Set down exactly the lines of the records from the top to the line containing "Someone put down the cup"; include both.

DATA FOR THIS EXERCISE:
::::::::

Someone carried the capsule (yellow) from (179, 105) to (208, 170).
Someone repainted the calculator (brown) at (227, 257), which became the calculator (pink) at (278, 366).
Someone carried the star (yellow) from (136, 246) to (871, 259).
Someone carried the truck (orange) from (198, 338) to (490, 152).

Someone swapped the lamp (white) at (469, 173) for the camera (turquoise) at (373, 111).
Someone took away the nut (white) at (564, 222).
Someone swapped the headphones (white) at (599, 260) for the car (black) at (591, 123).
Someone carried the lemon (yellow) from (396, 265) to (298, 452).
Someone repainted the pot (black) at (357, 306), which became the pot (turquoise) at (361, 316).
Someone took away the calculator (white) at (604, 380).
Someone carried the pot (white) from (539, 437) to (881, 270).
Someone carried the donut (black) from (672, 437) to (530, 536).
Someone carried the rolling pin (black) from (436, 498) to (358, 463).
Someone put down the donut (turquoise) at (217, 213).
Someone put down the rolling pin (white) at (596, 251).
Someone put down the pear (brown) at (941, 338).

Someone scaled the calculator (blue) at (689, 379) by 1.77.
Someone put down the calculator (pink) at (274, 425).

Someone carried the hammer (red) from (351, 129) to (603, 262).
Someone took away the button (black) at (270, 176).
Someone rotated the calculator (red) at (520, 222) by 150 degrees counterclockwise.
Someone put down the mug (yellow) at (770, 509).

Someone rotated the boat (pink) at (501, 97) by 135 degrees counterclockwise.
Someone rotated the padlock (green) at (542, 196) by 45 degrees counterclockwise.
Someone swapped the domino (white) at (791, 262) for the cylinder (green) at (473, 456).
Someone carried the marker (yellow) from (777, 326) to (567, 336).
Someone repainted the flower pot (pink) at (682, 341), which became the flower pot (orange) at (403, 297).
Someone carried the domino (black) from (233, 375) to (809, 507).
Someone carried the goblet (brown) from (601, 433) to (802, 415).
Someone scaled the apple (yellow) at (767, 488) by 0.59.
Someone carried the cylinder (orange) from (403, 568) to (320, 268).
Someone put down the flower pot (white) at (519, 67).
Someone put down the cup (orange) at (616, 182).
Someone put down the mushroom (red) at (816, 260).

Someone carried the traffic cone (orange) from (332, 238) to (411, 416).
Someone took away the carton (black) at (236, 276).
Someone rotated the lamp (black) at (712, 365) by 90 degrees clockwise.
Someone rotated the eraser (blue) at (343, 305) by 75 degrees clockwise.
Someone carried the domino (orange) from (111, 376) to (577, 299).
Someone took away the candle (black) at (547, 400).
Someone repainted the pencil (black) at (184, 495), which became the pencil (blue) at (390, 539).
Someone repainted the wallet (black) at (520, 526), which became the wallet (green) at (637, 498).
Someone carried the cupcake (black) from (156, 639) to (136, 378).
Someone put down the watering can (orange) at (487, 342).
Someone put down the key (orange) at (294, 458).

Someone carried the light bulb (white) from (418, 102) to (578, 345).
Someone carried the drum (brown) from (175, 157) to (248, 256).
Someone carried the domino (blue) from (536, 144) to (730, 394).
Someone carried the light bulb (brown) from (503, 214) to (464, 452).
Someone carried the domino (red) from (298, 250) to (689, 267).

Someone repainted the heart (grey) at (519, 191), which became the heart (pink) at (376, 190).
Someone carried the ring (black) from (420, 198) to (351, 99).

::::::::

EXERCISE RESULT:
Someone carried the capsule (yellow) from (179, 105) to (208, 170).
Someone repainted the calculator (brown) at (227, 257), which became the calculator (pink) at (278, 366).
Someone carried the star (yellow) from (136, 246) to (871, 259).
Someone carried the truck (orange) from (198, 338) to (490, 152).

Someone swapped the lamp (white) at (469, 173) for the camera (turquoise) at (373, 111).
Someone took away the nut (white) at (564, 222).
Someone swapped the headphones (white) at (599, 260) for the car (black) at (591, 123).
Someone carried the lemon (yellow) from (396, 265) to (298, 452).
Someone repainted the pot (black) at (357, 306), which became the pot (turquoise) at (361, 316).
Someone took away the calculator (white) at (604, 380).
Someone carried the pot (white) from (539, 437) to (881, 270).
Someone carried the donut (black) from (672, 437) to (530, 536).
Someone carried the rolling pin (black) from (436, 498) to (358, 463).
Someone put down the donut (turquoise) at (217, 213).
Someone put down the rolling pin (white) at (596, 251).
Someone put down the pear (brown) at (941, 338).

Someone scaled the calculator (blue) at (689, 379) by 1.77.
Someone put down the calculator (pink) at (274, 425).

Someone carried the hammer (red) from (351, 129) to (603, 262).
Someone took away the button (black) at (270, 176).
Someone rotated the calculator (red) at (520, 222) by 150 degrees counterclockwise.
Someone put down the mug (yellow) at (770, 509).

Someone rotated the boat (pink) at (501, 97) by 135 degrees counterclockwise.
Someone rotated the padlock (green) at (542, 196) by 45 degrees counterclockwise.
Someone swapped the domino (white) at (791, 262) for the cylinder (green) at (473, 456).
Someone carried the marker (yellow) from (777, 326) to (567, 336).
Someone repainted the flower pot (pink) at (682, 341), which became the flower pot (orange) at (403, 297).
Someone carried the domino (black) from (233, 375) to (809, 507).
Someone carried the goblet (brown) from (601, 433) to (802, 415).
Someone scaled the apple (yellow) at (767, 488) by 0.59.
Someone carried the cylinder (orange) from (403, 568) to (320, 268).
Someone put down the flower pot (white) at (519, 67).
Someone put down the cup (orange) at (616, 182).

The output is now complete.